** BEGIN Dataset **

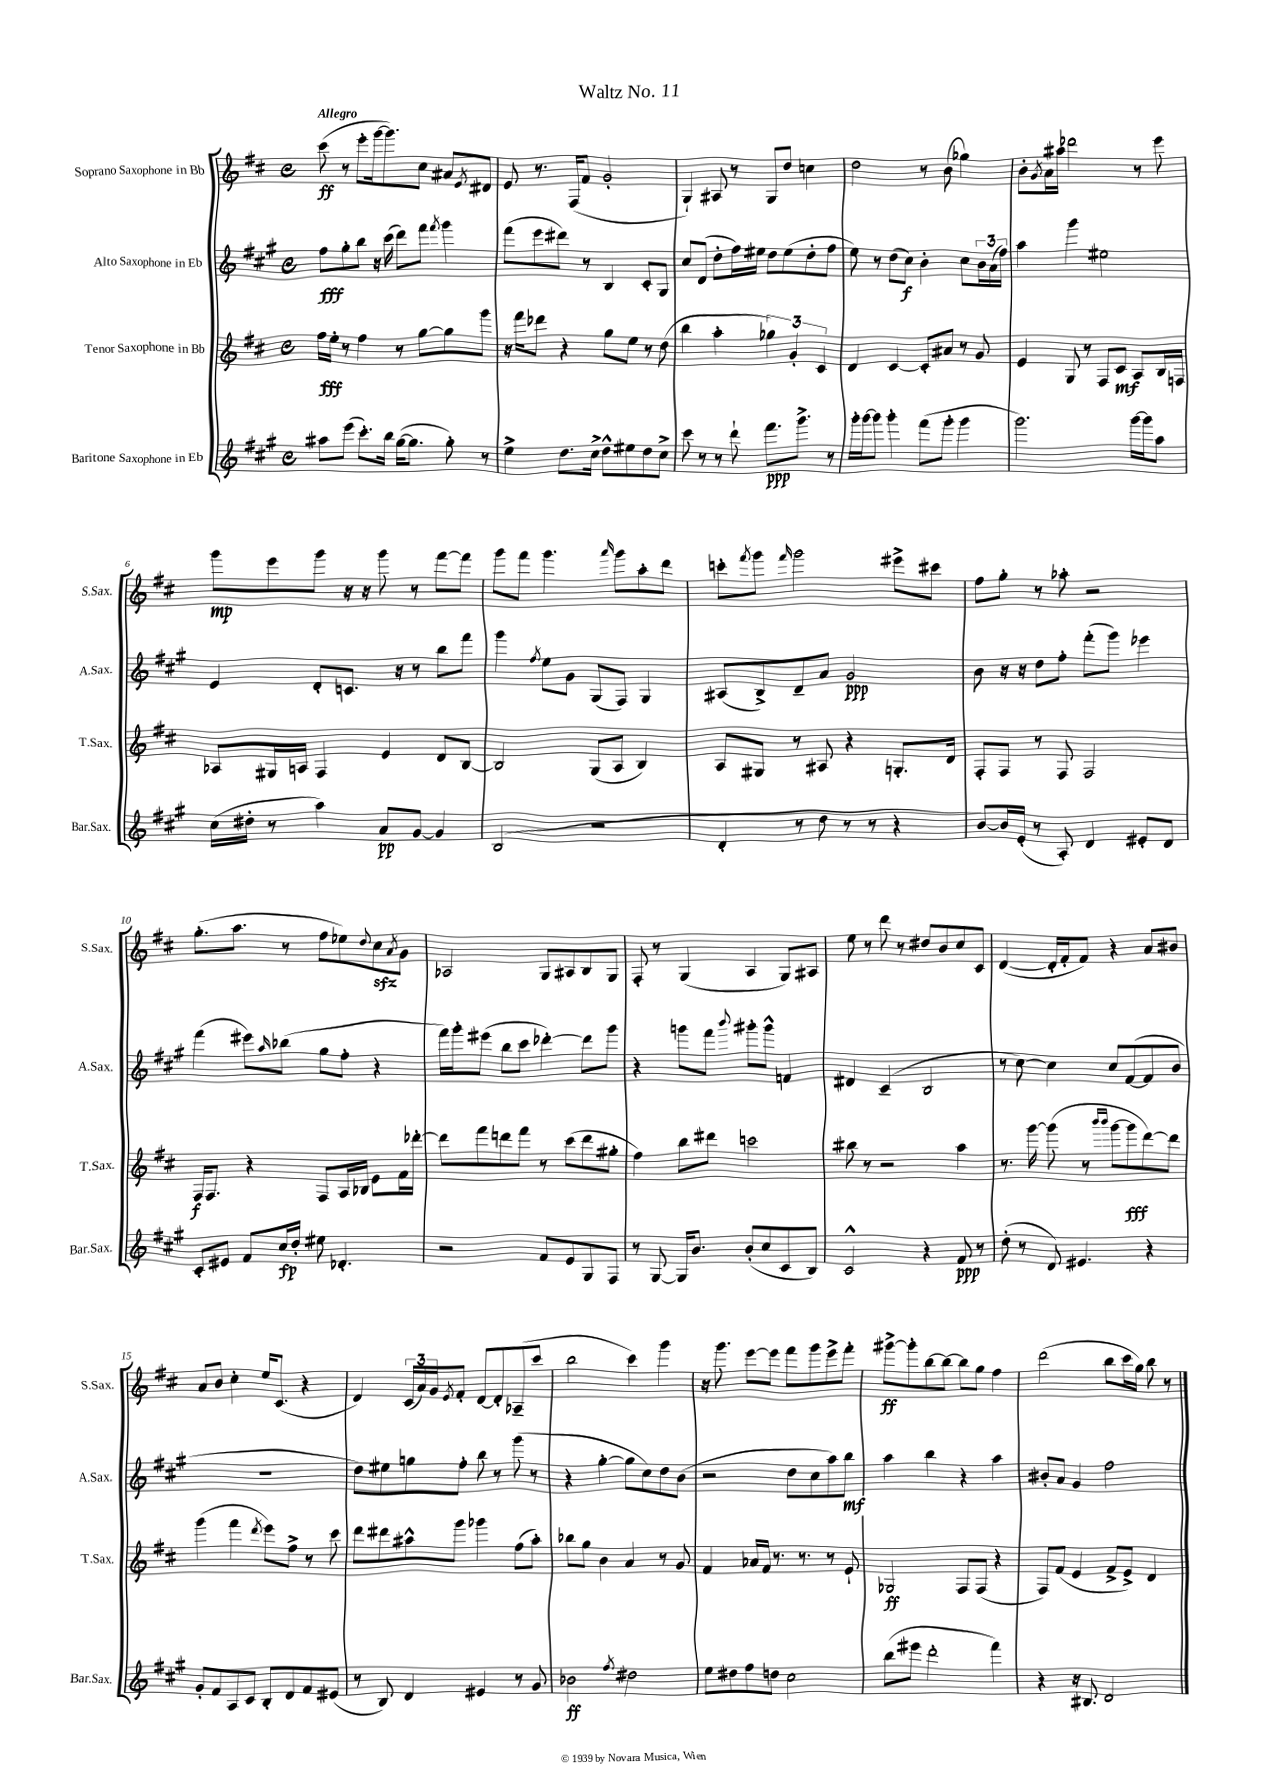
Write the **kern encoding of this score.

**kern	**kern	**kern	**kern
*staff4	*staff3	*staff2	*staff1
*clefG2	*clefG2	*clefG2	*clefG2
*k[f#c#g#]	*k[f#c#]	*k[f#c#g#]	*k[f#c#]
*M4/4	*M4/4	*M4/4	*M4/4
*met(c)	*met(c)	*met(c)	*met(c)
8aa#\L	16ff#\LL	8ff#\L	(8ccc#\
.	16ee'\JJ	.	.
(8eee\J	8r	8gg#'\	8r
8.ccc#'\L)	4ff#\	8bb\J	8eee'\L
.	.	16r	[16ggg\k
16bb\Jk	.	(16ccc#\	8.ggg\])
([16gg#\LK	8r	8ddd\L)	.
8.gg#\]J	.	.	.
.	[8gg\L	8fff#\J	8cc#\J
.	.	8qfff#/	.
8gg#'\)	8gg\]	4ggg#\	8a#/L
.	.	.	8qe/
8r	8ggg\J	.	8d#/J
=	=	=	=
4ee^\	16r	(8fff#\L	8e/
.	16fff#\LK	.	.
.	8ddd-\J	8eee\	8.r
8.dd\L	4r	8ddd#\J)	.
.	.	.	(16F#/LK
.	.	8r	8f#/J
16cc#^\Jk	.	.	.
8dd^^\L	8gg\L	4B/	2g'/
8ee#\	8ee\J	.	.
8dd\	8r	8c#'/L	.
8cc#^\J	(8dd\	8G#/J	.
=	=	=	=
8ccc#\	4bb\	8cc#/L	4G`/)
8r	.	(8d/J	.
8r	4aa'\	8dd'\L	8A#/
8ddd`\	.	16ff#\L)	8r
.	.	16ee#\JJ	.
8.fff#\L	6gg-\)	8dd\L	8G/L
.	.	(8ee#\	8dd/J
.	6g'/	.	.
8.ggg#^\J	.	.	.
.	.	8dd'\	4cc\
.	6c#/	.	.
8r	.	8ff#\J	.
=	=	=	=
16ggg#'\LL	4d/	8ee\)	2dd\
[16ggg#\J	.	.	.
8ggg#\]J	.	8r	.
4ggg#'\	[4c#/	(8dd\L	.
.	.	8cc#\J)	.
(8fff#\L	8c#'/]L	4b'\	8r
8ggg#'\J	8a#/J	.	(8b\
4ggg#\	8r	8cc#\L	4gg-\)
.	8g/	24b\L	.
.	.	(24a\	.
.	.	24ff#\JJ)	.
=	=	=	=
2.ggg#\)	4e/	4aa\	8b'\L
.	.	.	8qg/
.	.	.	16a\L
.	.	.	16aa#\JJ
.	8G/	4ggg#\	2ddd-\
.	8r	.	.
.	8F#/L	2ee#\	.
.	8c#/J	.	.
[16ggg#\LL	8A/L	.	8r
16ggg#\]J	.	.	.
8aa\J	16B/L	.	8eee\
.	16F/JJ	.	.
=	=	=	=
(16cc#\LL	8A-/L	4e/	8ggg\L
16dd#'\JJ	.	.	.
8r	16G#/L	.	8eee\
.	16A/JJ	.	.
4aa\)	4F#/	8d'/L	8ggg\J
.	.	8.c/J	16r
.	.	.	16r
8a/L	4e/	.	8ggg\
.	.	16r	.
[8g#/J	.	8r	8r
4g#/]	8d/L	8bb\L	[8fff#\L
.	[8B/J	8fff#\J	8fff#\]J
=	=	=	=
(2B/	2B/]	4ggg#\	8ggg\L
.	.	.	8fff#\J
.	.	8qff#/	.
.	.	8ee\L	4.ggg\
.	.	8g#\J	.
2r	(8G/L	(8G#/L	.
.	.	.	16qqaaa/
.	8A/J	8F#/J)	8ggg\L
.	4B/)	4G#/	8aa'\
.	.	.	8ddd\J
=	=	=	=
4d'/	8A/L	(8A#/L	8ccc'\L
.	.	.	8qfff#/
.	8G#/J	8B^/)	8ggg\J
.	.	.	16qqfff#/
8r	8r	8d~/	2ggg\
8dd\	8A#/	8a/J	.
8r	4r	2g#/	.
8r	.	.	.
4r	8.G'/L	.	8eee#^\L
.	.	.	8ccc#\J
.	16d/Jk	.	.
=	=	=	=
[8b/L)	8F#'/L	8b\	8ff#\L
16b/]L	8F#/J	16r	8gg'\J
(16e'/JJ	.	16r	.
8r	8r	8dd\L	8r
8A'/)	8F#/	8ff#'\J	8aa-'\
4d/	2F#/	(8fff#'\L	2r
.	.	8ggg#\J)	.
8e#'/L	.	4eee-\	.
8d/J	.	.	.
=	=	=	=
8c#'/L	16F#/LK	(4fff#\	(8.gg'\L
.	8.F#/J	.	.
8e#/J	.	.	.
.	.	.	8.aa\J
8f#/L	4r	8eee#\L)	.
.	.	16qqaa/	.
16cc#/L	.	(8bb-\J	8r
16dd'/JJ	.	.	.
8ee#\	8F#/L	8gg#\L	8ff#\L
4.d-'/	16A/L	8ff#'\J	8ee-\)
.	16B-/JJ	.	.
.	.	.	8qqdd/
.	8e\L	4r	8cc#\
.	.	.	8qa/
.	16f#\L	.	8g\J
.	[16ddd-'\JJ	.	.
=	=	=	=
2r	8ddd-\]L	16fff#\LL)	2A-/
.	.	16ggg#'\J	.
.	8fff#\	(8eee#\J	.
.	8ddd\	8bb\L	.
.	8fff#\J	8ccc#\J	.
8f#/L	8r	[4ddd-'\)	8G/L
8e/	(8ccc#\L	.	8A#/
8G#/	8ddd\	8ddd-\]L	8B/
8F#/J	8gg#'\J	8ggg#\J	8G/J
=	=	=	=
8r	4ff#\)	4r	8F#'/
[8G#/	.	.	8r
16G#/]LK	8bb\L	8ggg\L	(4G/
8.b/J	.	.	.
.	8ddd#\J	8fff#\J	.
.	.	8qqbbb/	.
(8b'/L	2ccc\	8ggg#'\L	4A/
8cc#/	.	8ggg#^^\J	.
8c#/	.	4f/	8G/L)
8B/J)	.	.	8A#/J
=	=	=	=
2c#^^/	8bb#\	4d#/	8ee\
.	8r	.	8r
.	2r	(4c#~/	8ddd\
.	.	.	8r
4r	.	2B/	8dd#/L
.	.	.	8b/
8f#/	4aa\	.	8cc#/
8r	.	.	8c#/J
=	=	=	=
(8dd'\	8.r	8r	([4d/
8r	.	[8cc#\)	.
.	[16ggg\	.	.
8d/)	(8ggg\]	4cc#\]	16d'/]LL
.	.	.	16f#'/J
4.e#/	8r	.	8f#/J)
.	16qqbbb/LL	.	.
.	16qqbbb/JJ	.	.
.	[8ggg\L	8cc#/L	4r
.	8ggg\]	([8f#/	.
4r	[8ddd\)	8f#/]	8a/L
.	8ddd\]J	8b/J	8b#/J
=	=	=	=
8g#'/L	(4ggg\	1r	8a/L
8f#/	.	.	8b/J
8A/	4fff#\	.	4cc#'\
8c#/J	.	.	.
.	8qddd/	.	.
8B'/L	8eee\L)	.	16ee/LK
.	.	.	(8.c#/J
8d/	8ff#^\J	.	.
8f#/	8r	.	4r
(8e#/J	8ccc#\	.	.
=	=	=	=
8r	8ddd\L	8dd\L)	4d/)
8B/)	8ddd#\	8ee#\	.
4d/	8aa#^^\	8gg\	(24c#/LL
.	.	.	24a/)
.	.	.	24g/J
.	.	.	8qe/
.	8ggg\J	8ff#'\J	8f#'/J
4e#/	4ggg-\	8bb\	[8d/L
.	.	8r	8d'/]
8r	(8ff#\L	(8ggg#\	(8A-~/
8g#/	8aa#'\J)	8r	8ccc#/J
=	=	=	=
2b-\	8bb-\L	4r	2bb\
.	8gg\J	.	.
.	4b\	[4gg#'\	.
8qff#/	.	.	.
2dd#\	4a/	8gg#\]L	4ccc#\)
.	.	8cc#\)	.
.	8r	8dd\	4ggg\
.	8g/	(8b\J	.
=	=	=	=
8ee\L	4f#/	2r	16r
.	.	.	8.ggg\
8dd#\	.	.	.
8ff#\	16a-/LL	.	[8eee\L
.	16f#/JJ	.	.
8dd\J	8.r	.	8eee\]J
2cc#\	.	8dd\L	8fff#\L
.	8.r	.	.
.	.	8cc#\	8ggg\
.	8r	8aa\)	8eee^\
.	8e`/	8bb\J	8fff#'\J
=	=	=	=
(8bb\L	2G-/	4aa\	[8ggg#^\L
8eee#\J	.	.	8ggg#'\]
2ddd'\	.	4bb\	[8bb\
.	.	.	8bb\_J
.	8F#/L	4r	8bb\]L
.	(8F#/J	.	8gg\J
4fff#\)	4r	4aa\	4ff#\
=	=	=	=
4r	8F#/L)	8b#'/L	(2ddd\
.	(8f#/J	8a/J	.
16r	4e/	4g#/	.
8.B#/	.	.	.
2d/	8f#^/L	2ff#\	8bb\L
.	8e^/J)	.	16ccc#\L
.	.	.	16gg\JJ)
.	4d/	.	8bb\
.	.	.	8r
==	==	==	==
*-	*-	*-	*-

** END Dataset **

[Written task] Find every line in the records above that contains the string "kern", and copy each of those lines out in full.

[Solution to this exercise]
Write the **kern encoding of this score.
**kern	**kern	**kern	**kern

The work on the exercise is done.